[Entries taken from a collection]
-*-*-
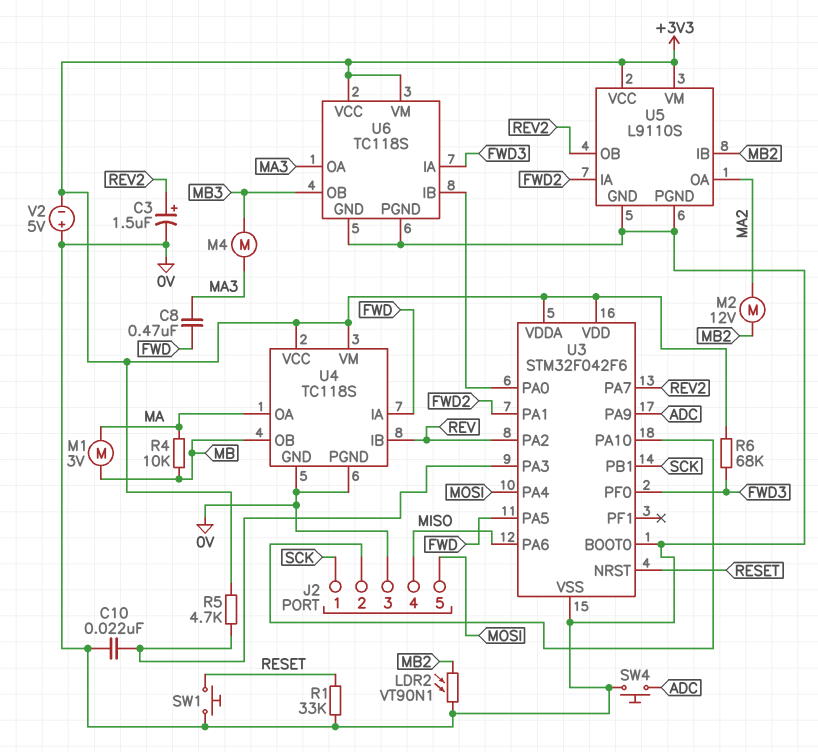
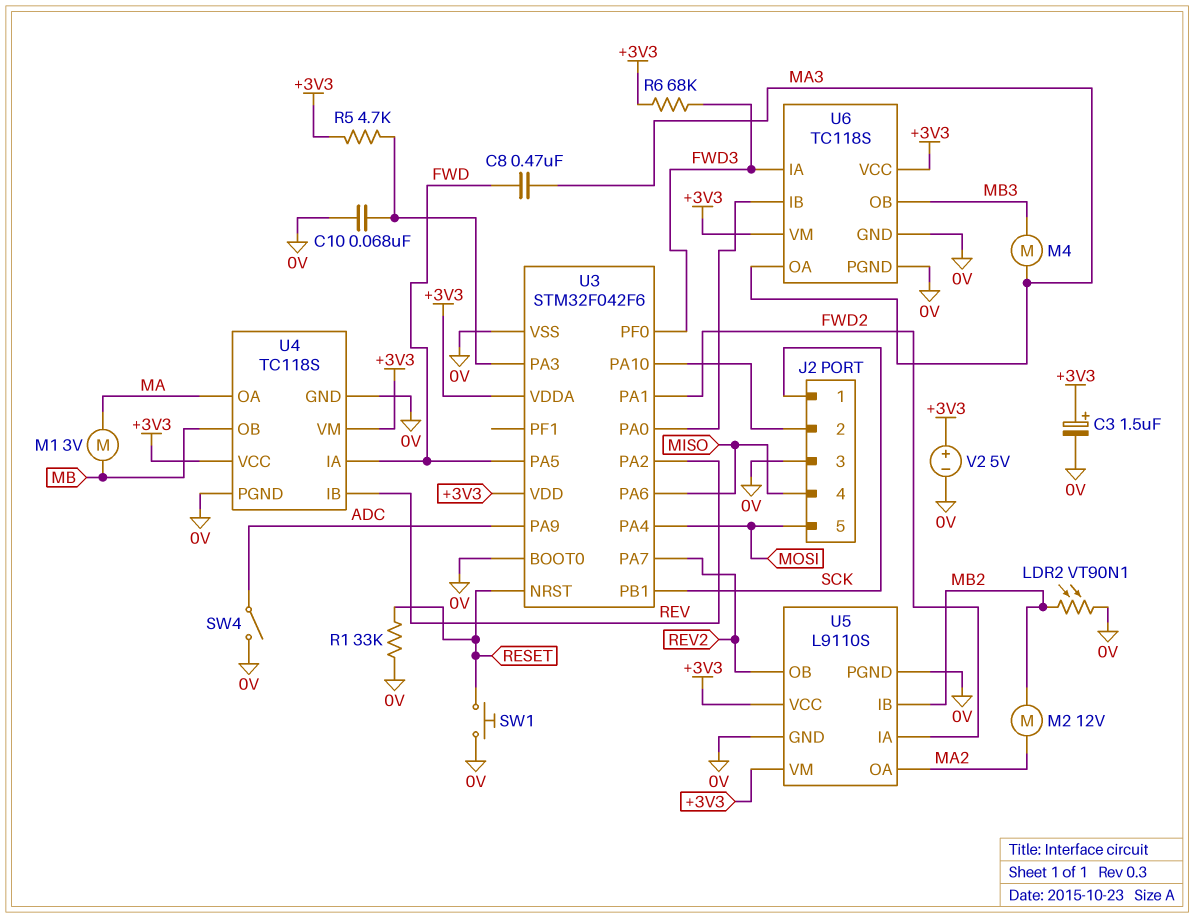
C3: 1.5uF (plus REV2, minus 0V) -> 1.5uF (plus +3V3, minus 0V)
C10: 22nF (0V, U3/PA3) -> 68nF (0V, U3/PA3)
R4: 10k (MA, MB) -> none
SW4: button (0V, ADC) -> switch (0V, ADC)
V2: 5V (plus 0V, minus +3V3) -> 5V (plus +3V3, minus 0V)

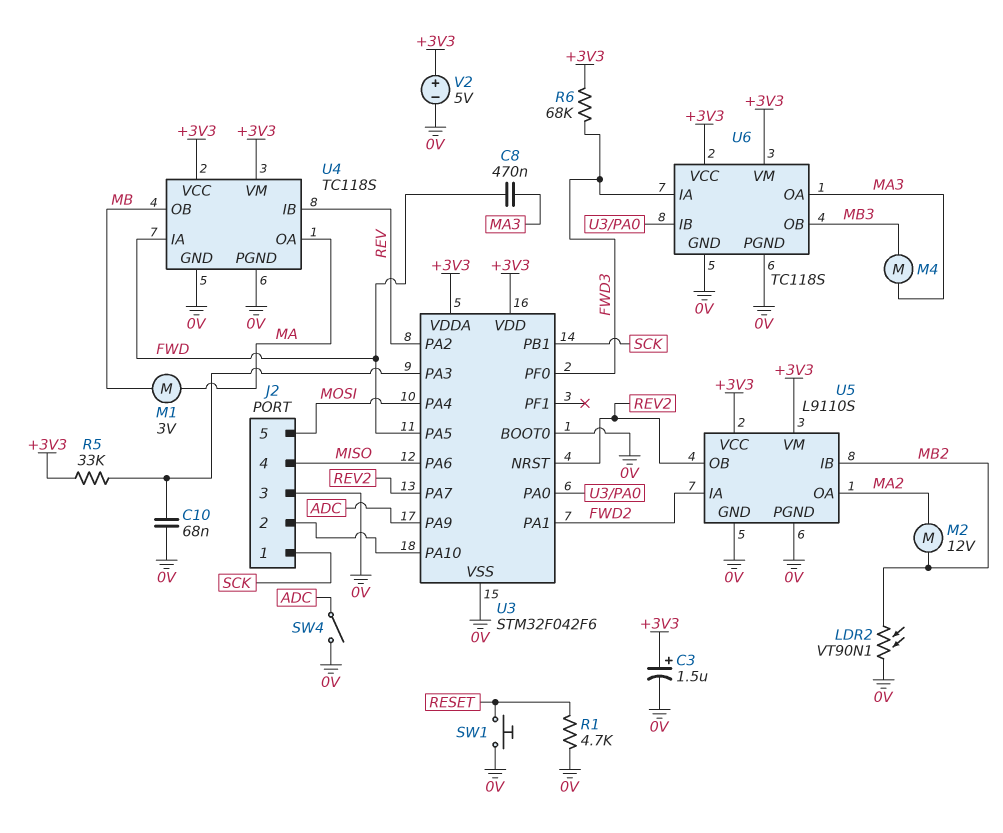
R1: 33k (0V, RESET) -> 4.7k (0V, RESET)
R5: 4.7k (+3V3, U3/PA3) -> 33k (+3V3, U3/PA3)
U3 pin NRST: RESET -> REV2

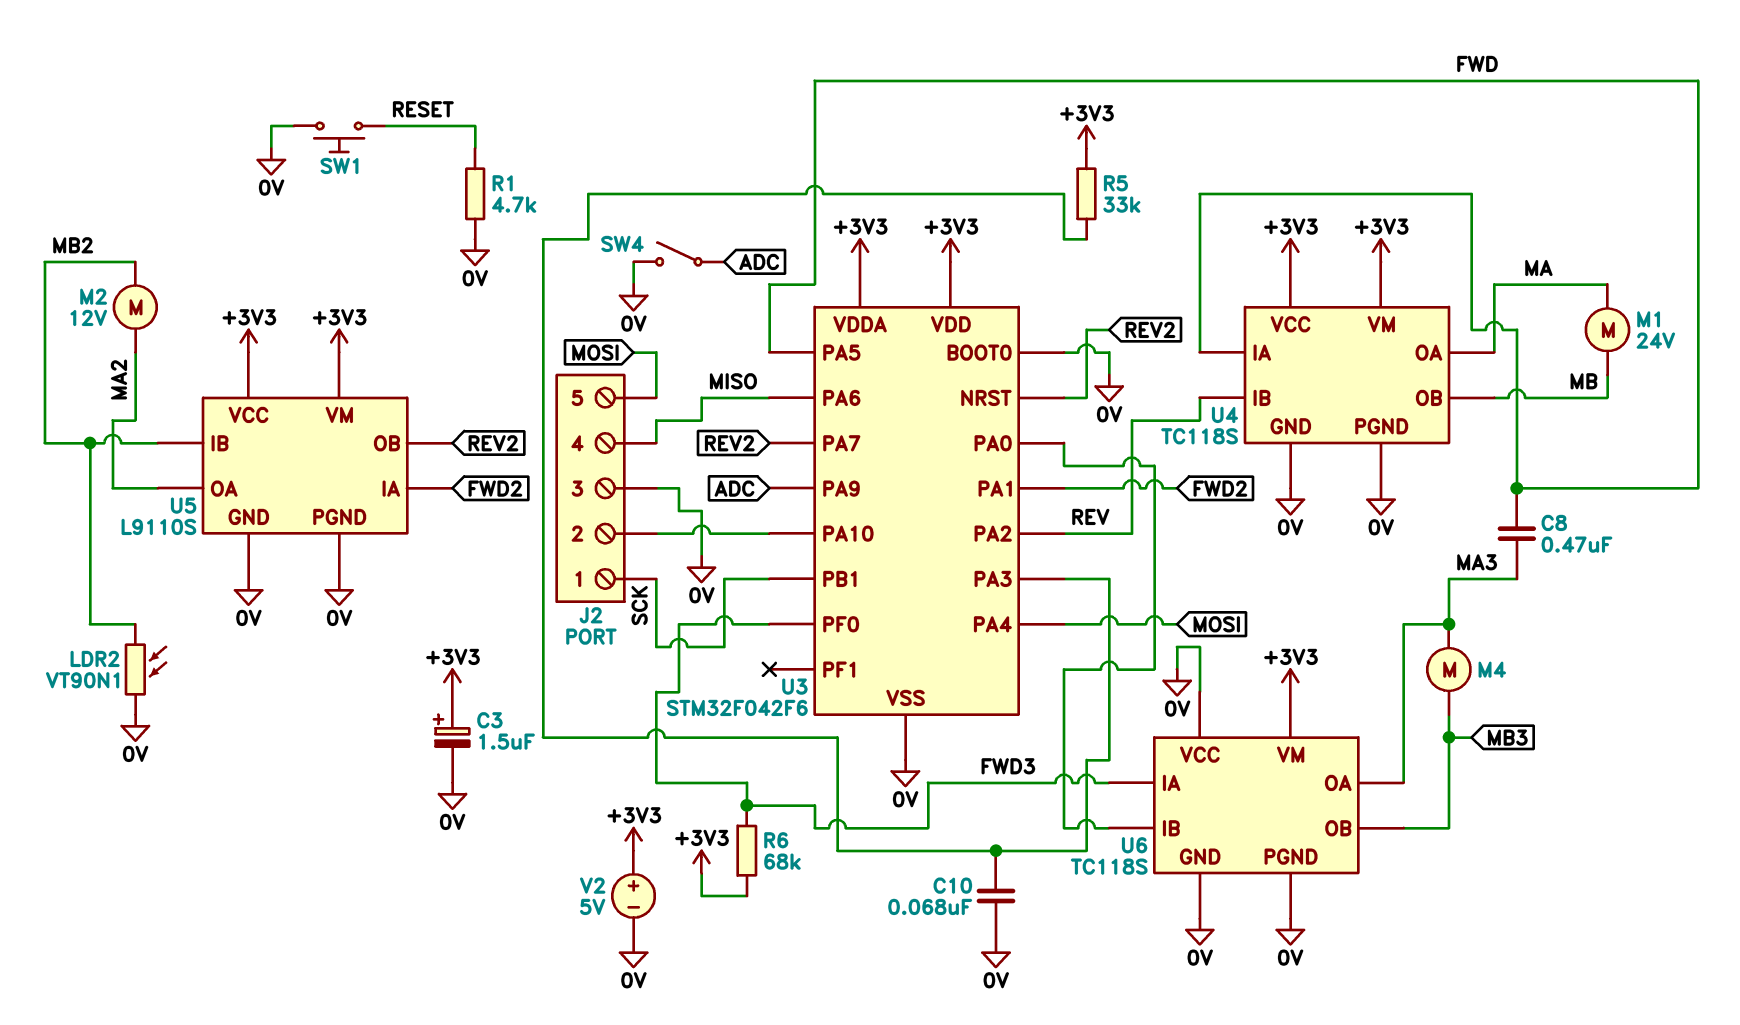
M1: motor 3V (MA, MB) -> motor 24V (MA, MB)
U6 pin VCC: +3V3 -> 0V

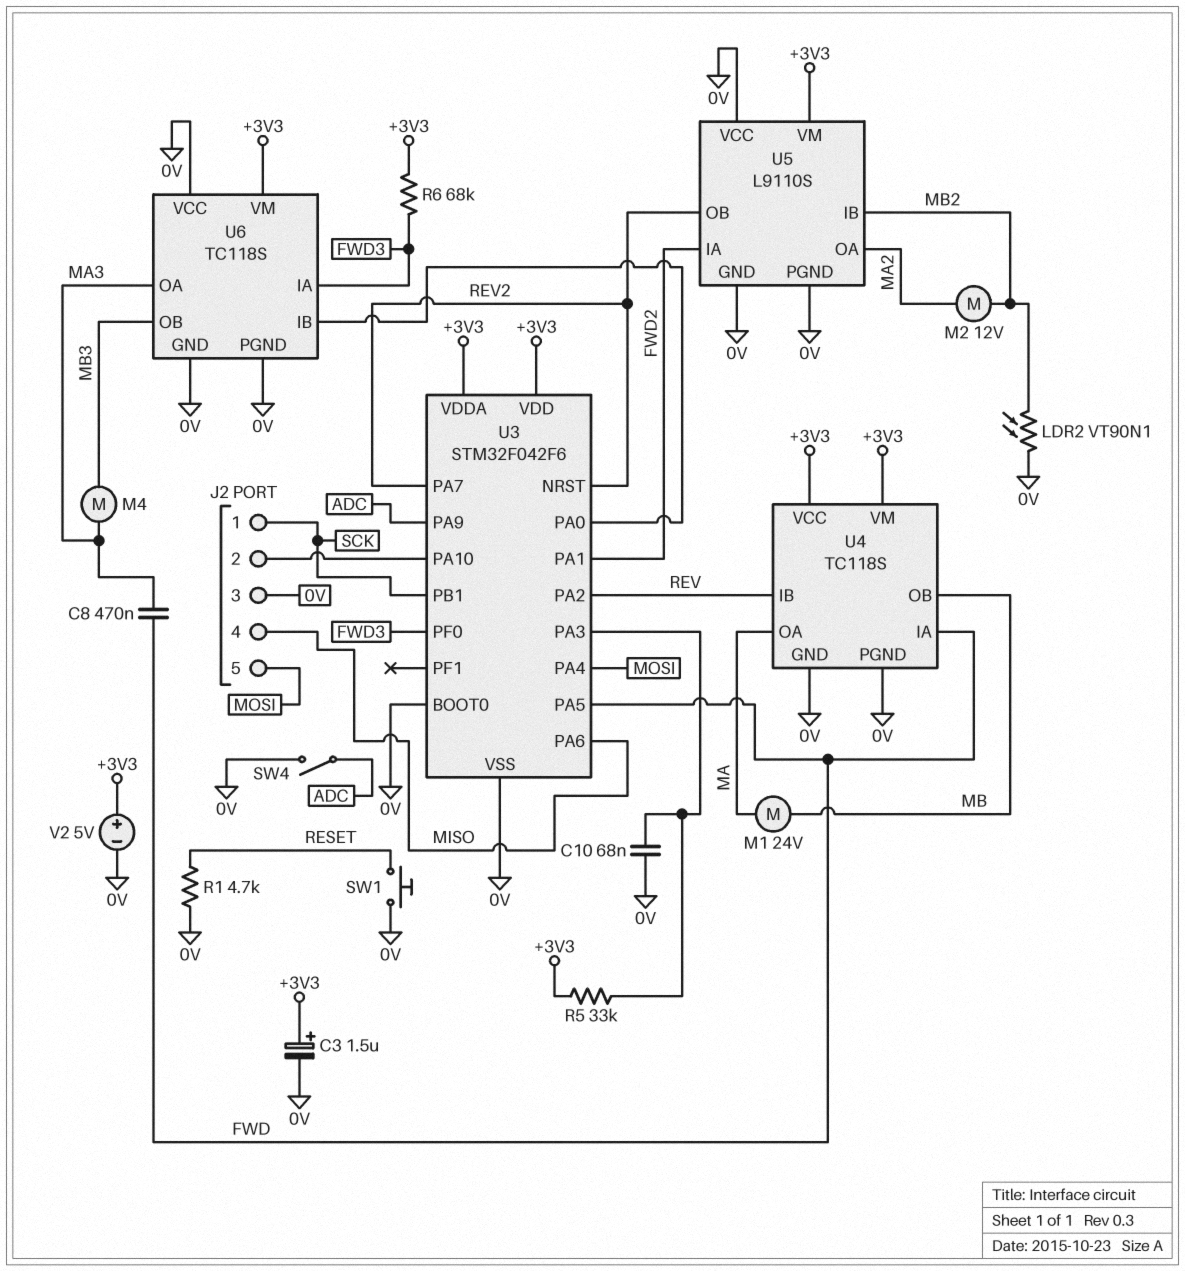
U5 pin VCC: +3V3 -> 0V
-*-*-
What to do:
Omit the pictures and restate the rest of the records verbatim.

Reply:
C3: 1.5uF (plus REV2, minus 0V) -> 1.5uF (plus +3V3, minus 0V)
C10: 22nF (0V, U3/PA3) -> 68nF (0V, U3/PA3)
R4: 10k (MA, MB) -> none
SW4: button (0V, ADC) -> switch (0V, ADC)
V2: 5V (plus 0V, minus +3V3) -> 5V (plus +3V3, minus 0V)

R1: 33k (0V, RESET) -> 4.7k (0V, RESET)
R5: 4.7k (+3V3, U3/PA3) -> 33k (+3V3, U3/PA3)
U3 pin NRST: RESET -> REV2

M1: motor 3V (MA, MB) -> motor 24V (MA, MB)
U6 pin VCC: +3V3 -> 0V

U5 pin VCC: +3V3 -> 0V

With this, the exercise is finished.